▶ **WHAT TO DO**
Look below. Copy each line that has "TEMP" in it.

▶ **INPUT DATA**
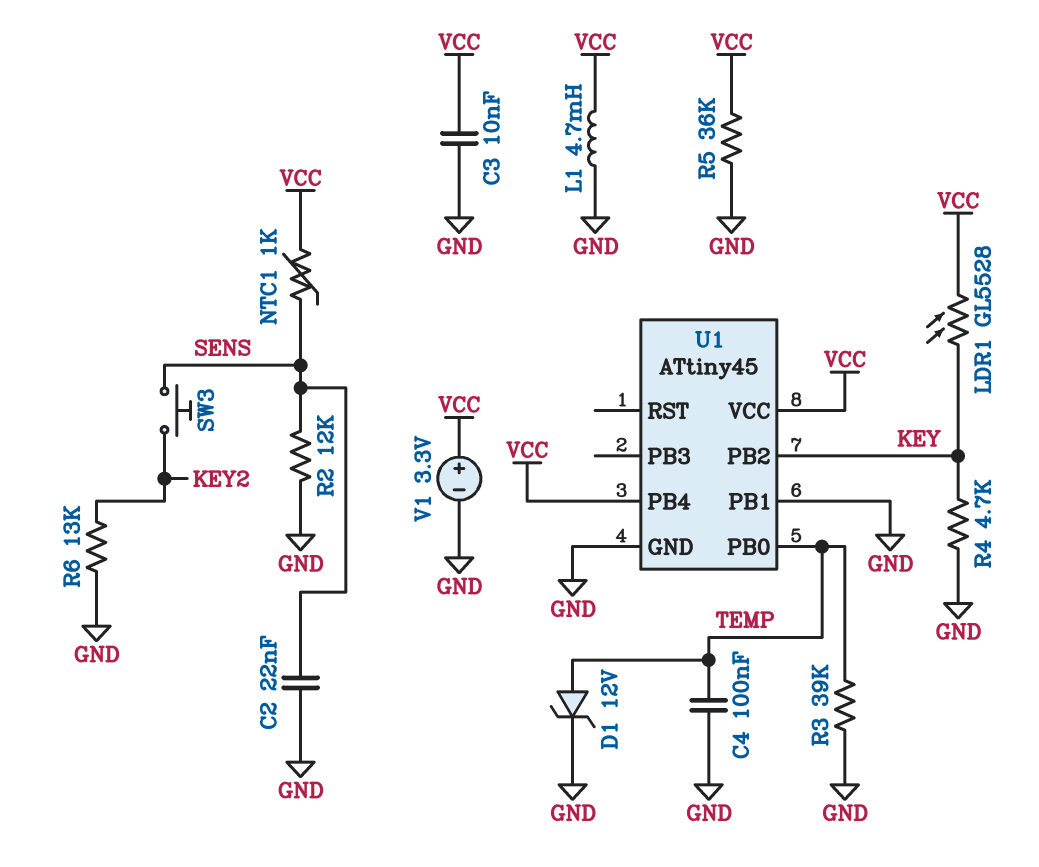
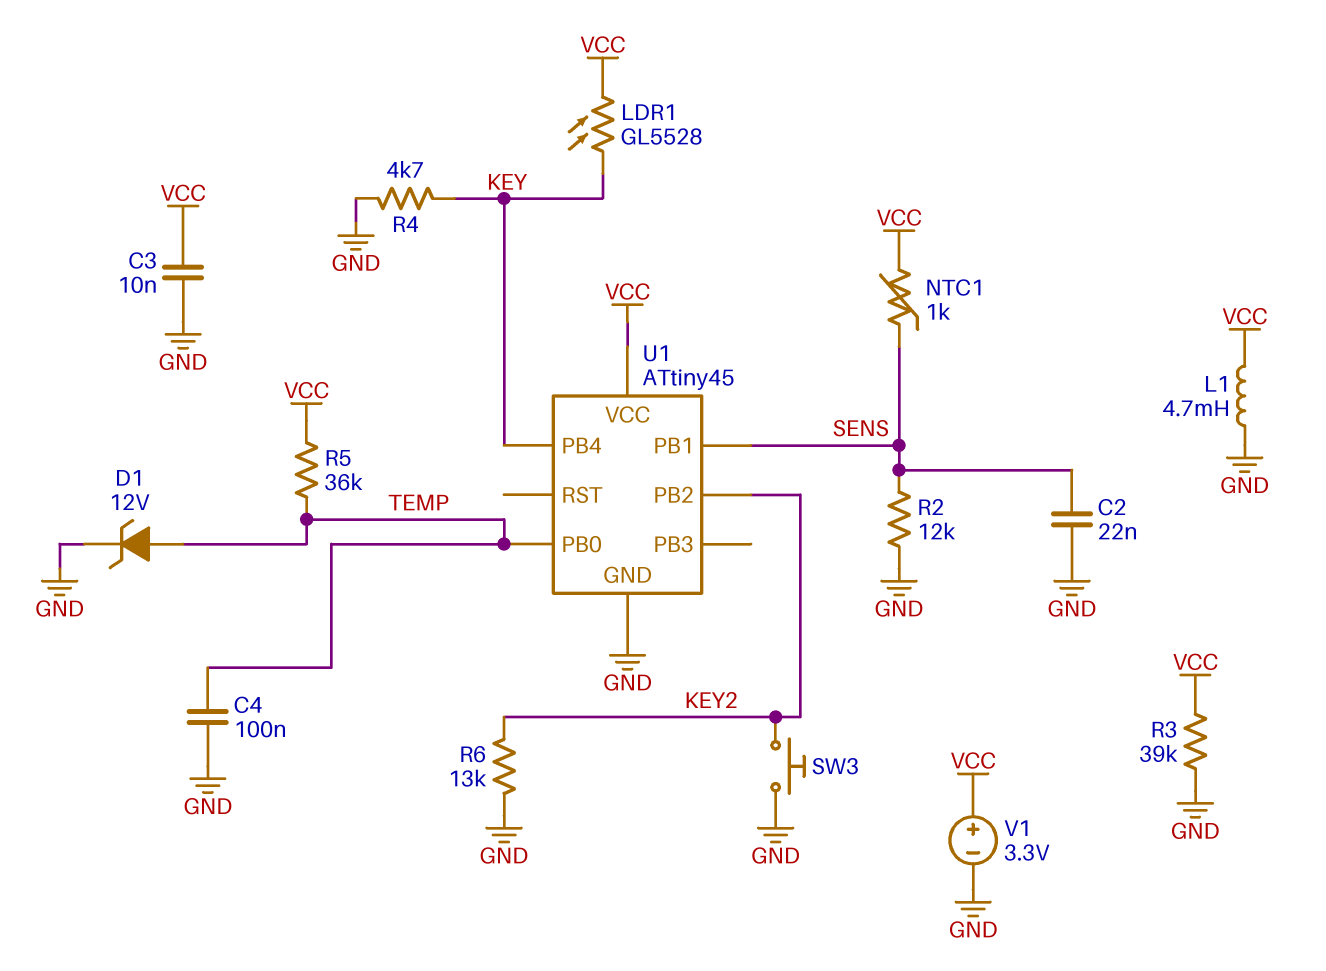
R3: 39k (GND, TEMP) -> 39k (GND, VCC)
R5: 36k (GND, VCC) -> 36k (TEMP, VCC)
SW3: button (KEY2, SENS) -> button (GND, KEY2)
U1 pin PB1: GND -> SENS
U1 pin PB2: KEY -> KEY2
U1 pin PB4: VCC -> KEY

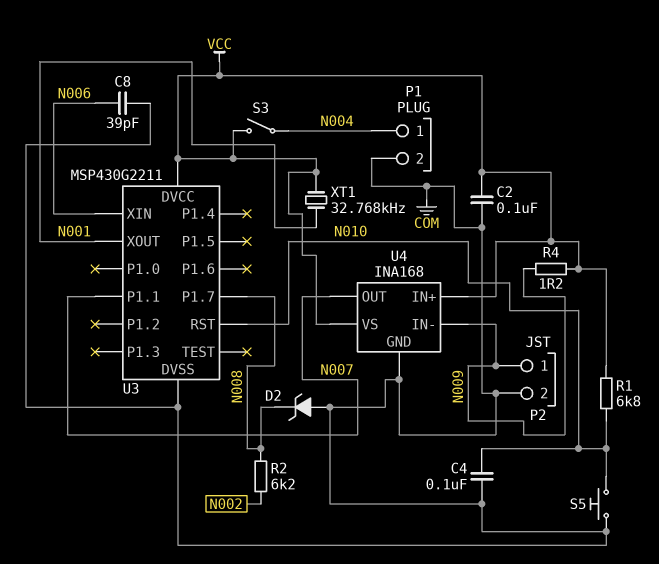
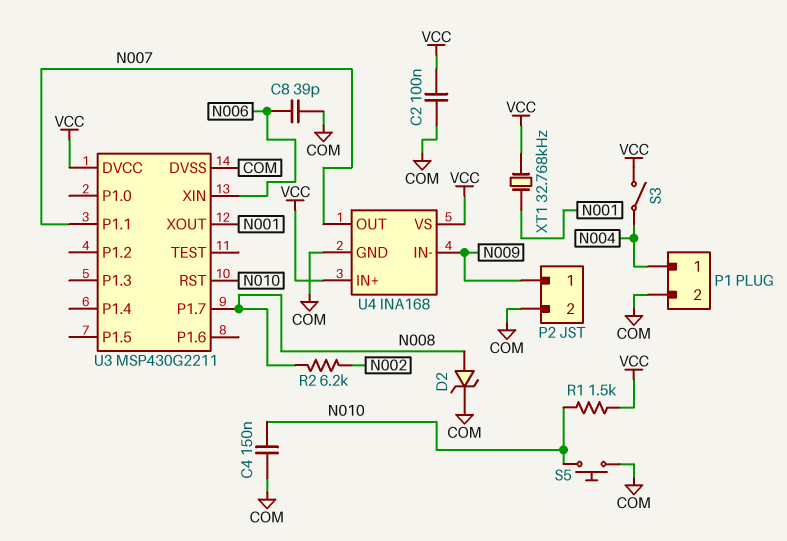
C4: 100nF (COM, N010) -> 150nF (COM, N010)
D2: zener (A COM, K N008) -> zener (A N008, K COM)
R1: 6.8k (N010, VCC) -> 1.5k (N010, VCC)
R4: 1.2 (N009, VCC) -> none

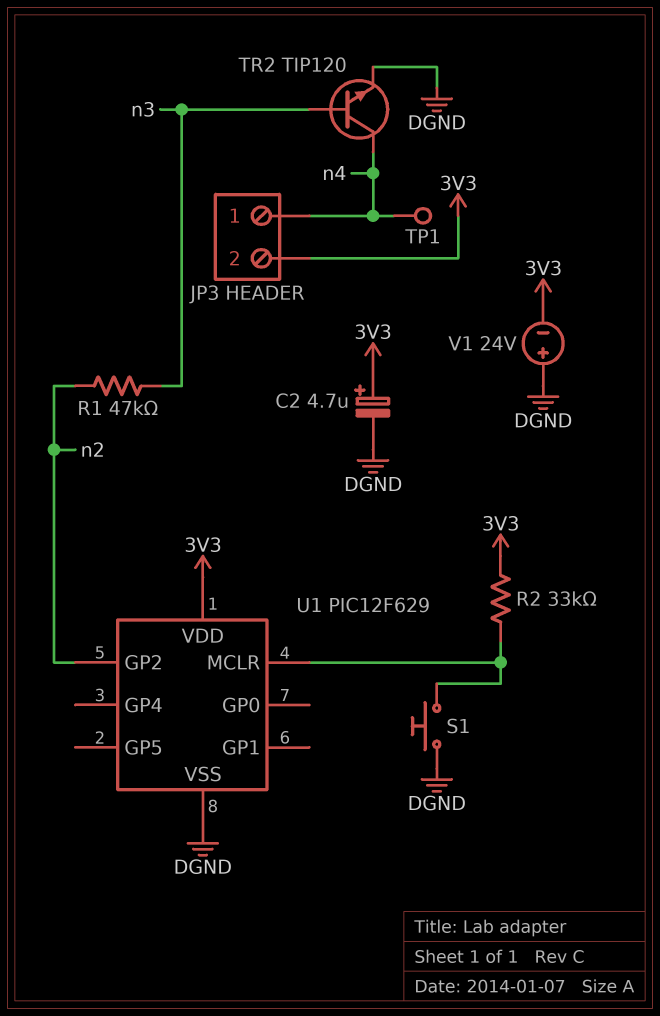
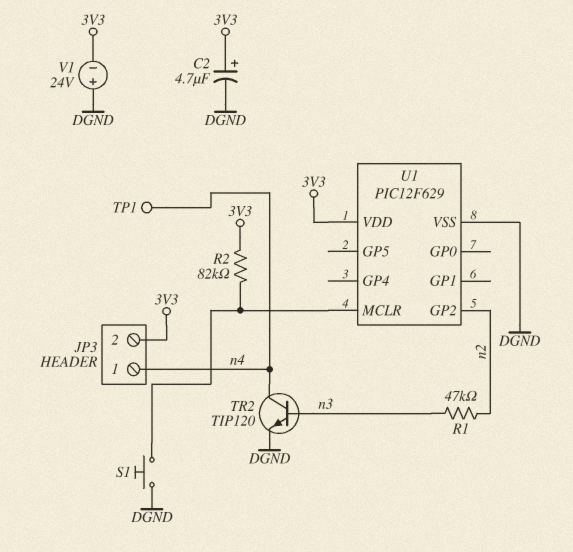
R2: 33k (3V3, U1/MCLR) -> 82k (3V3, U1/MCLR)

▶ **WRITTEN REPLY**
R3: 39k (GND, TEMP) -> 39k (GND, VCC)
R5: 36k (GND, VCC) -> 36k (TEMP, VCC)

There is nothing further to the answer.